*** MATERIAL PROVIDED ***

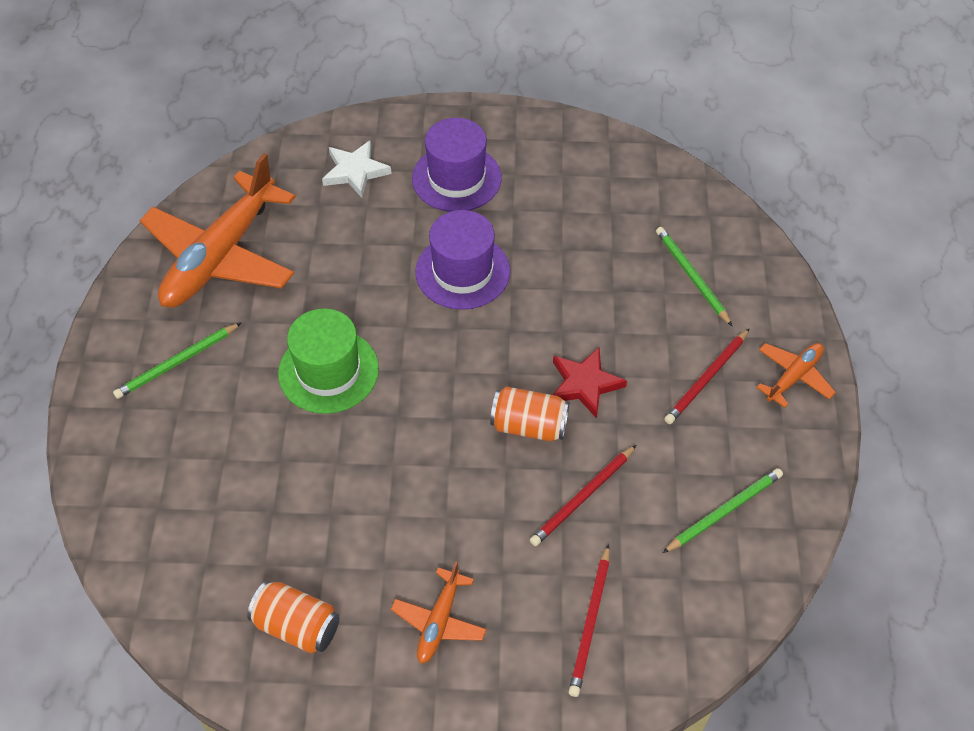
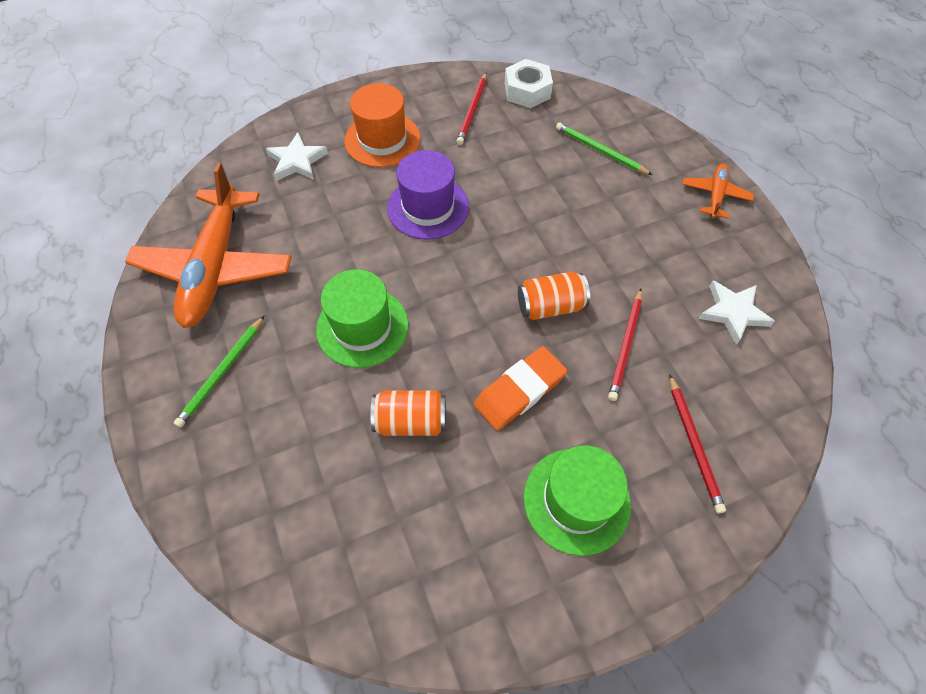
camera: 25 degrees left, 5 degrees up
(297, 626) = (458, 563): orange can -> orange can (410, 421)
(439, 621) = (576, 500): orange plane -> green hat
(446, 496) = (519, 391): none -> orange eraser
(456, 178) = (382, 140): purple hat -> orange hat
(585, 384) = (573, 257): red star -> none
(651, 175) = (527, 91): none -> white nut
(707, 378) = (657, 219): red pencil -> red pencil (472, 110)
(724, 511) = (733, 312): green pencil -> white star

***

Please tally every line of the entries that holds "green" and answer with that figure alone.

**TASK RESPONSE**
2